====== STORED DATA

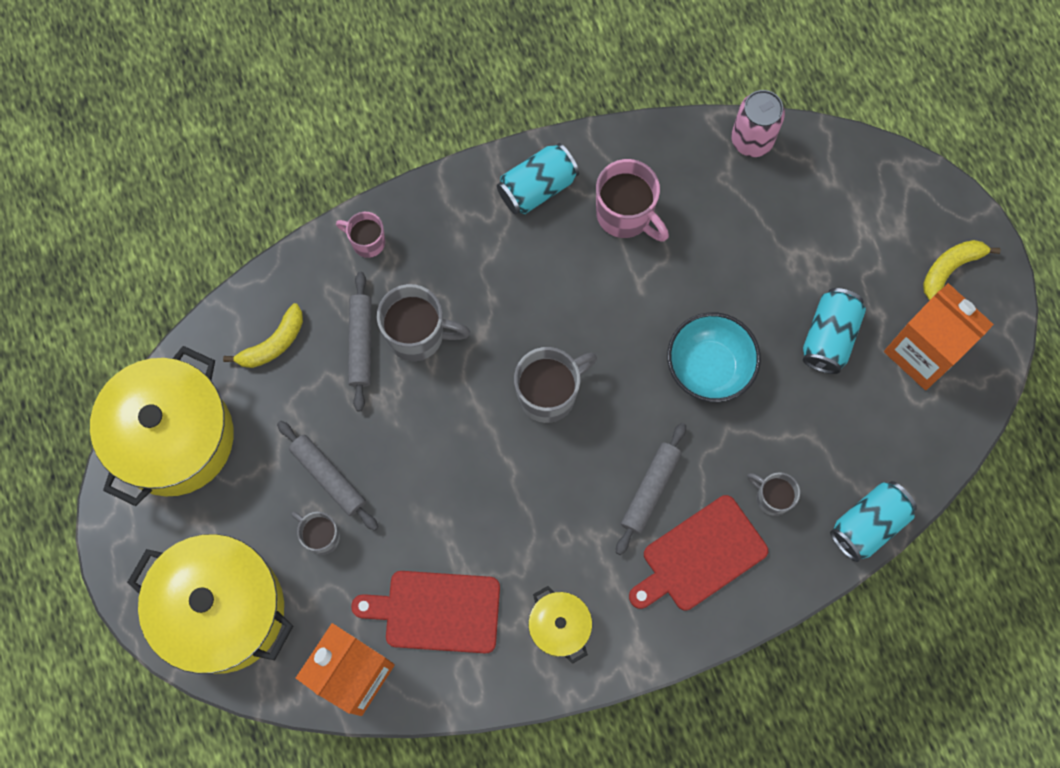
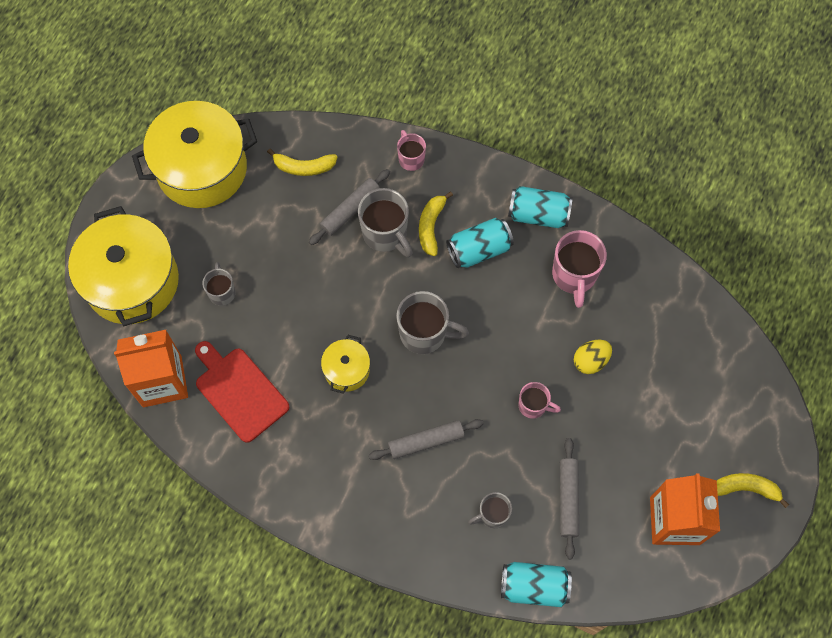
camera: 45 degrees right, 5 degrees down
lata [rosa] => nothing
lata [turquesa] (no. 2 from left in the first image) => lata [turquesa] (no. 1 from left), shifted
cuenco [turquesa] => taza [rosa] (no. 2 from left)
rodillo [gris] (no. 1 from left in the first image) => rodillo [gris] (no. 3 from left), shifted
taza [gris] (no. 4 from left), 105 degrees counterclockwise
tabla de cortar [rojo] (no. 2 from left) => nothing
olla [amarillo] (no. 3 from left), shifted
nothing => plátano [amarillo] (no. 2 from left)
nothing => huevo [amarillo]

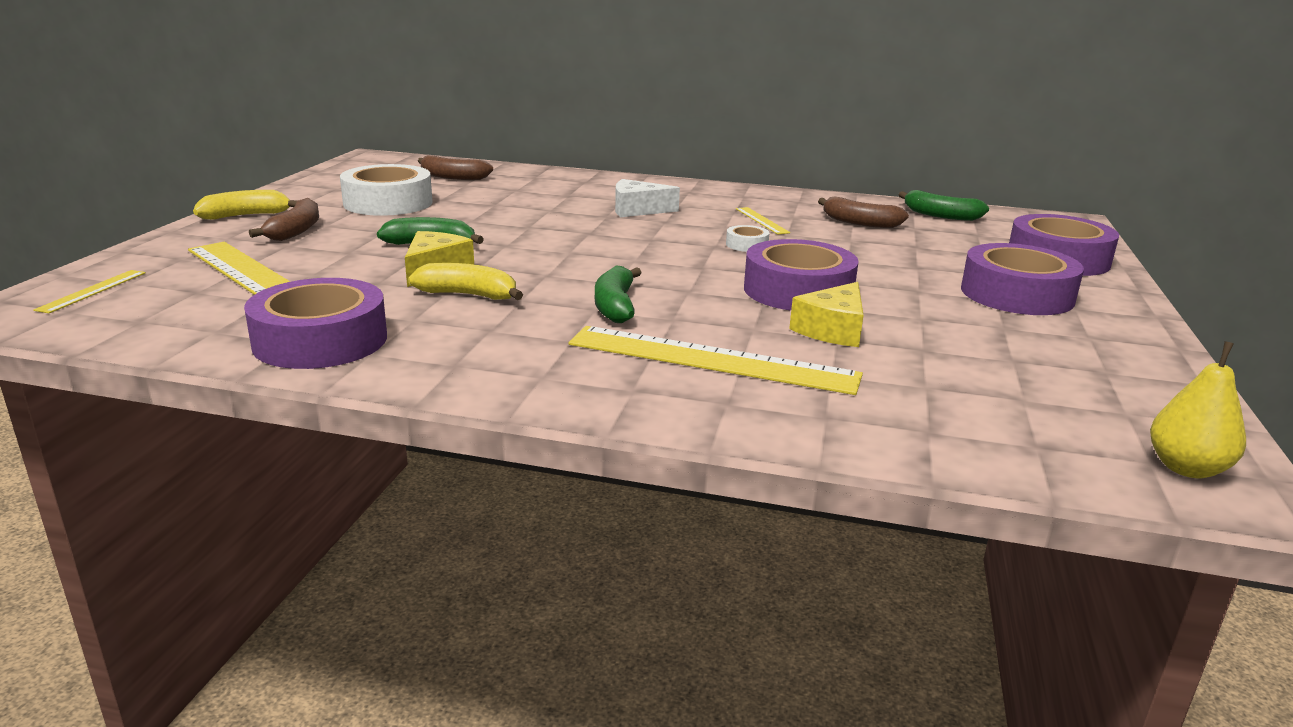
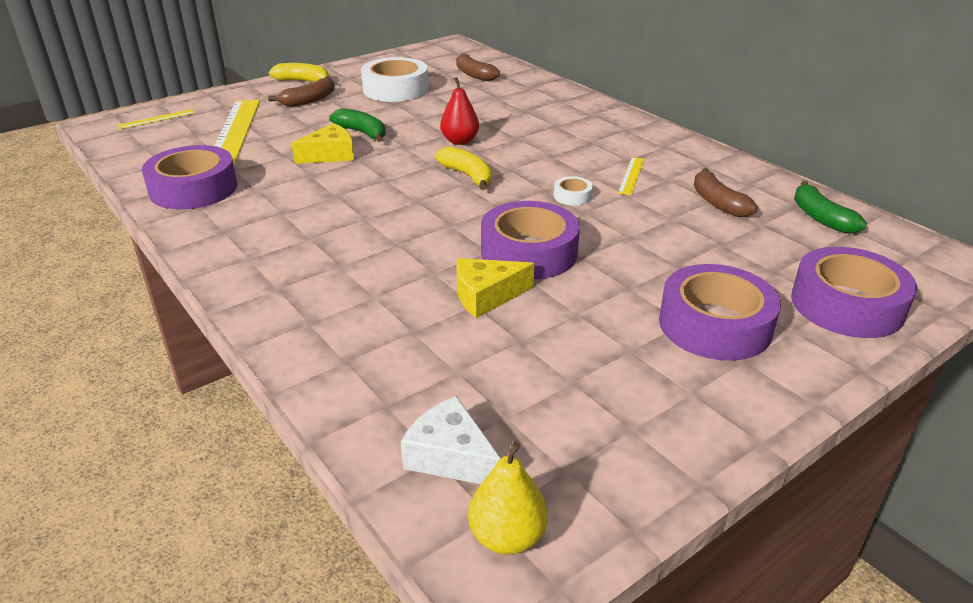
camera: 40 degrees right, 10 degrees up
queso [blanco], shifted
plátano [amarillo] (no. 2 from left), shifted
plátano [verde] (no. 2 from left) => nothing
regla [amarillo] (no. 3 from left) => nothing
nothing => pera [rojo]

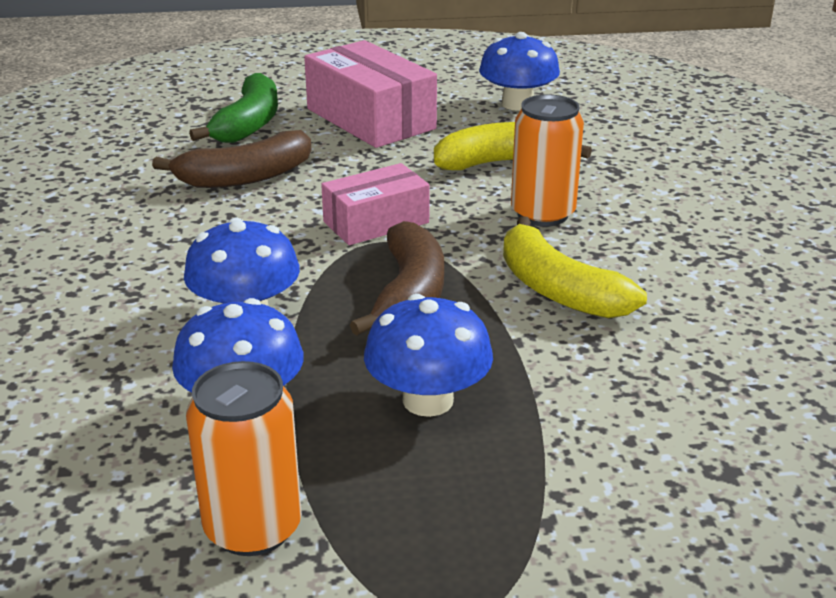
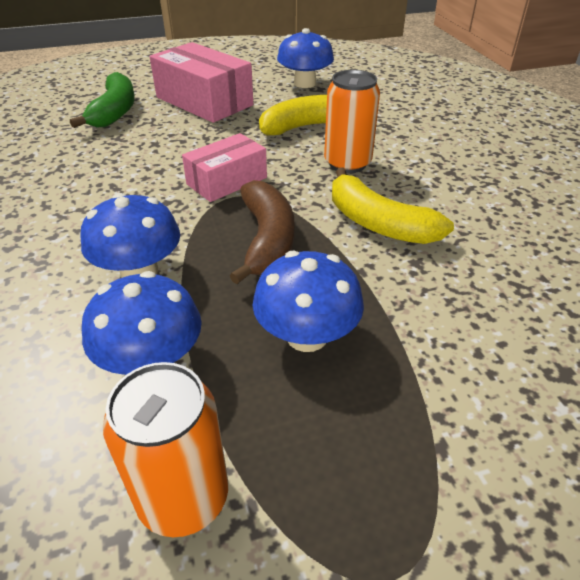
camera: 10 degrees left, 10 degrees up
plátano [marrón] (no. 1 from left) => nothing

============

**ACTIVITY**. For this exercise, please output exactly the lines above starting at the line with "lata [rosa] => nothing" and ending at the line with "rodillo [gris] (no. 1", ends included.

**WRITTEN SOLUTION**.
lata [rosa] => nothing
lata [turquesa] (no. 2 from left in the first image) => lata [turquesa] (no. 1 from left), shifted
cuenco [turquesa] => taza [rosa] (no. 2 from left)
rodillo [gris] (no. 1 from left in the first image) => rodillo [gris] (no. 3 from left), shifted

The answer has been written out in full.